YOUR INSTRUCTIONS —
All lines from the one holding "blue 1x3 brick [112,189,202,273]" through the last line of the entries below must be transcribed exactly, and no others. Pictures do not go in.

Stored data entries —
◇ ◇ ◇
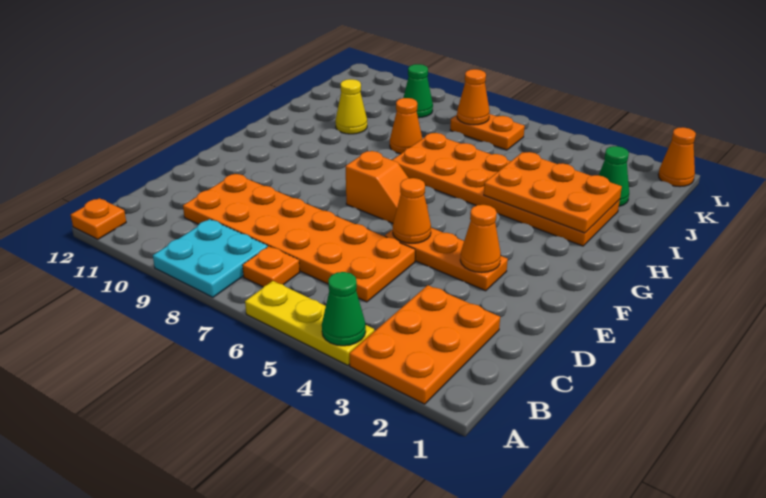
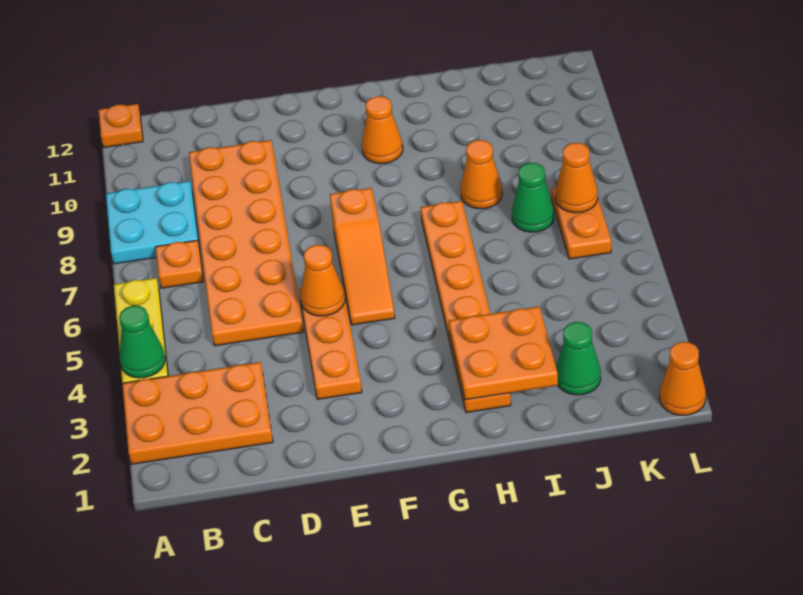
orange 1x1 cone [460,205,501,273] -> orange 1x1 cone moved to [362,96,403,164]
orange 1x2 slope [346,151,428,223] -> orange 1x3 slope [330,188,395,325]
orange 2x6 plate [393,133,620,246] -> orange 1x6 plate [420,201,511,413]
orange 2x3 plate [484,152,622,233] -> orange 2x2 plate [449,307,558,400]
yellow 1x1 cone [335,79,367,134] -> none
green 1x1 cone [403,64,433,118] -> green 1x1 cone moved to [512,163,554,232]

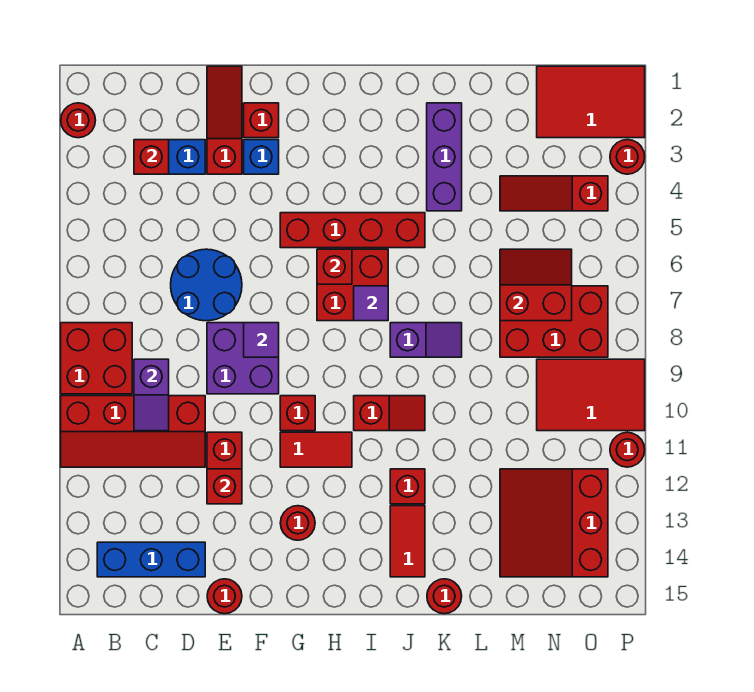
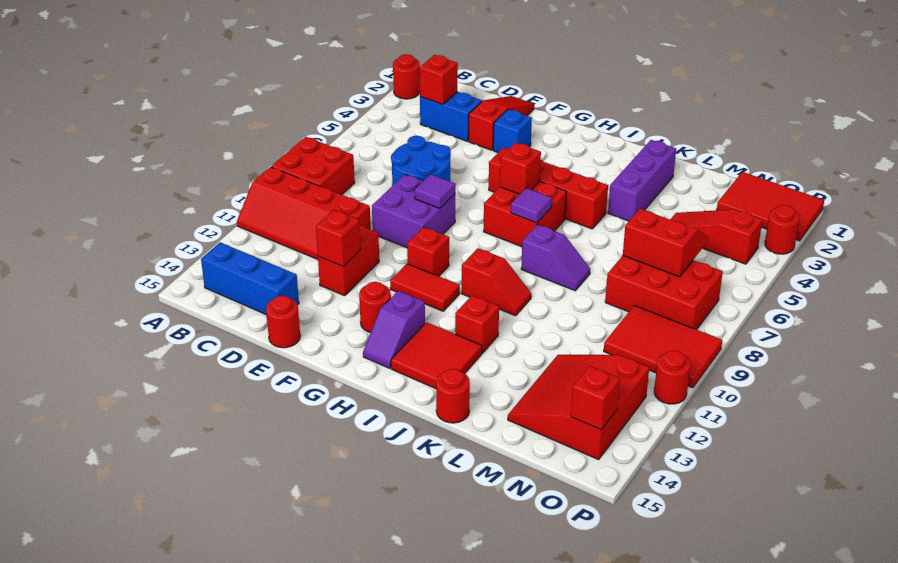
purple 1x2 slope [134,359,169,431] -> purple 1x2 slope moved to [363,291,425,369]
red 1x1 brick [244,103,279,138] -> red 1x1 brick moved to [571,366,620,430]
red 1x2 tile [390,506,425,577] -> red 2x2 tile [391,322,482,389]

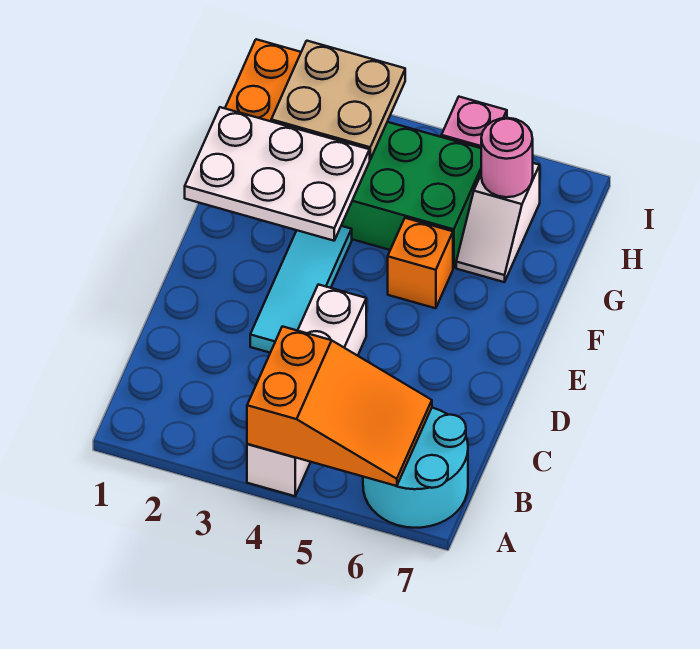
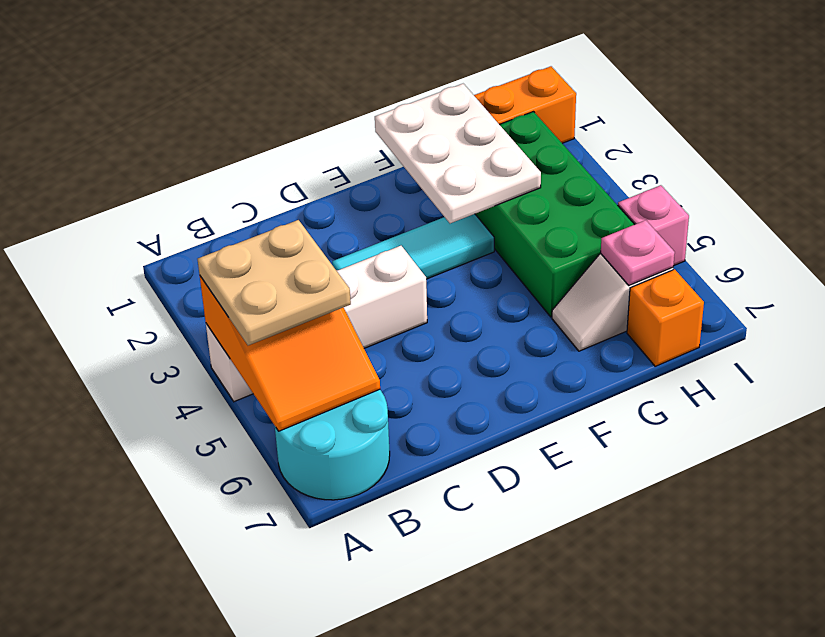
orange 1x1 brick [388,218,453,308] -> orange 1x1 brick moved to [627,269,704,366]
tan 2x2 plate [271,41,405,159] -> tan 2x2 plate moved to [198,220,351,345]
pink 1x1 round brick [481,118,533,197] -> pink 1x1 plate [601,220,675,286]

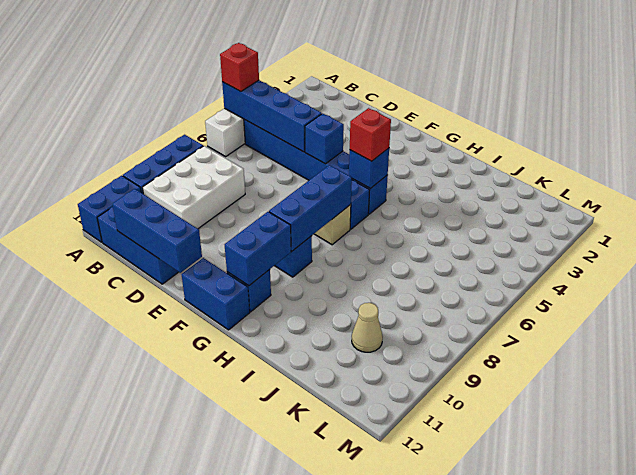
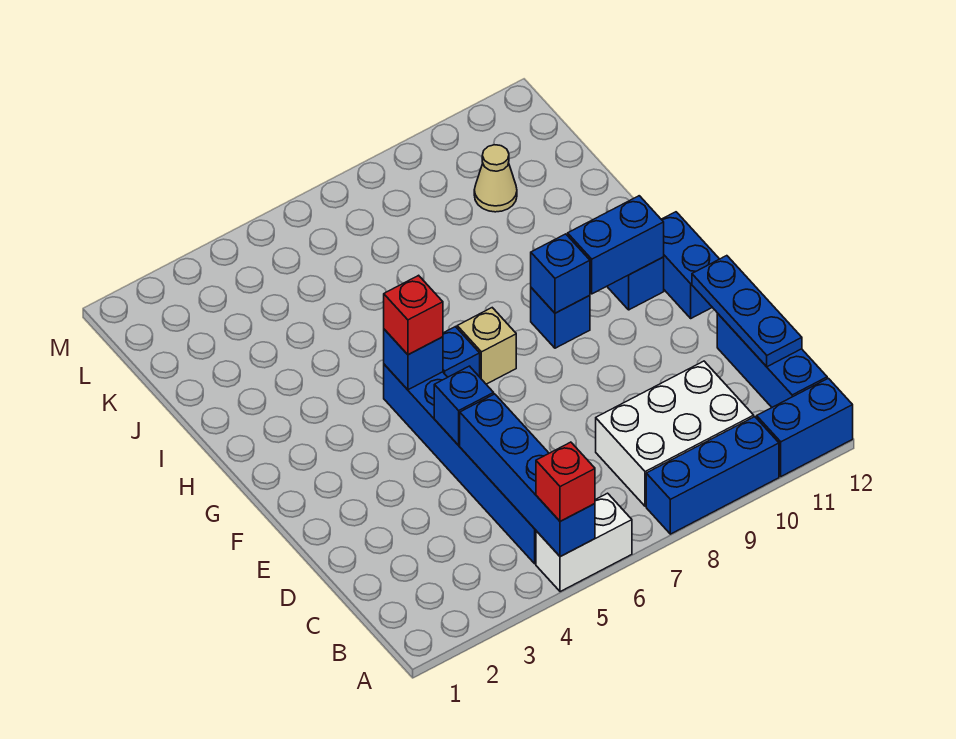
blue 1x3 brick [112,189,202,273] -> blue 1x3 plate [692,256,802,367]
blue 1x3 brick [269,165,352,251] -> blue 1x1 brick [531,234,590,313]

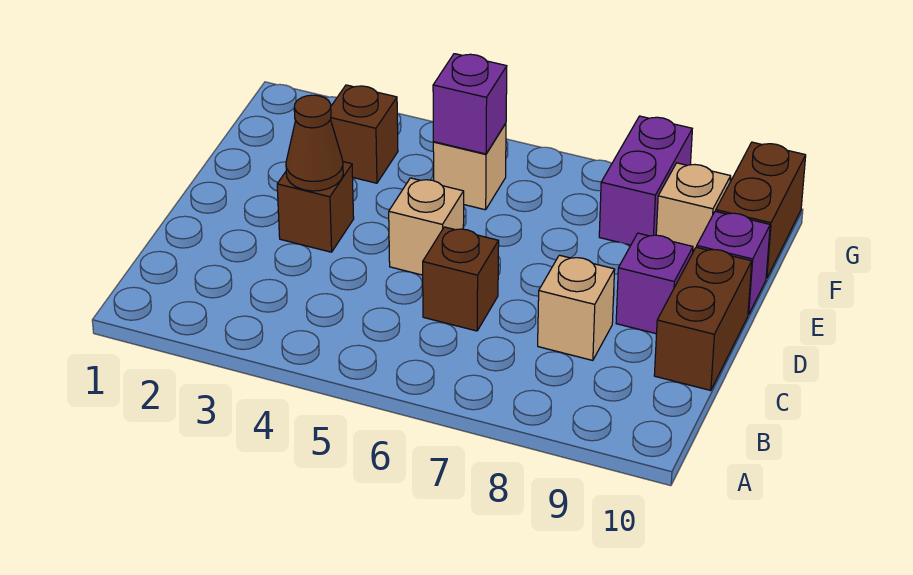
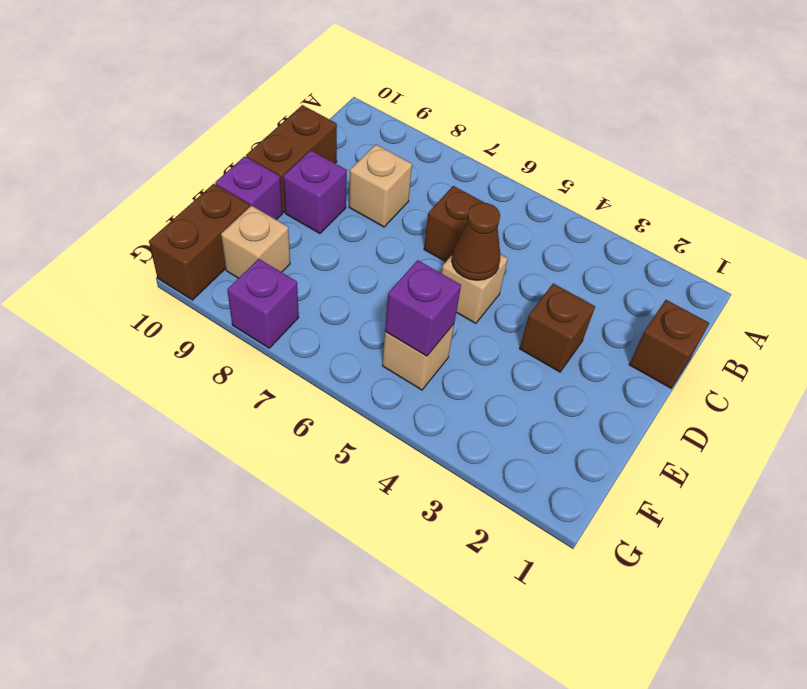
brown 1x1 cone [286,95,343,191] -> brown 1x1 cone moved to [452,203,500,280]
brown 1x1 brick [331,85,398,183] -> brown 1x1 brick moved to [629,300,709,388]
purple 1x2 brick [599,116,692,245] -> purple 1x1 brick [227,259,299,348]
◇ ◇ ◇
SOLUTION BELOW —
blue 1x3 brick [112,189,202,273] -> blue 1x3 plate [692,256,802,367]
blue 1x3 brick [269,165,352,251] -> blue 1x1 brick [531,234,590,313]

brown 1x1 cone [286,95,343,191] -> brown 1x1 cone moved to [452,203,500,280]
brown 1x1 brick [331,85,398,183] -> brown 1x1 brick moved to [629,300,709,388]
purple 1x2 brick [599,116,692,245] -> purple 1x1 brick [227,259,299,348]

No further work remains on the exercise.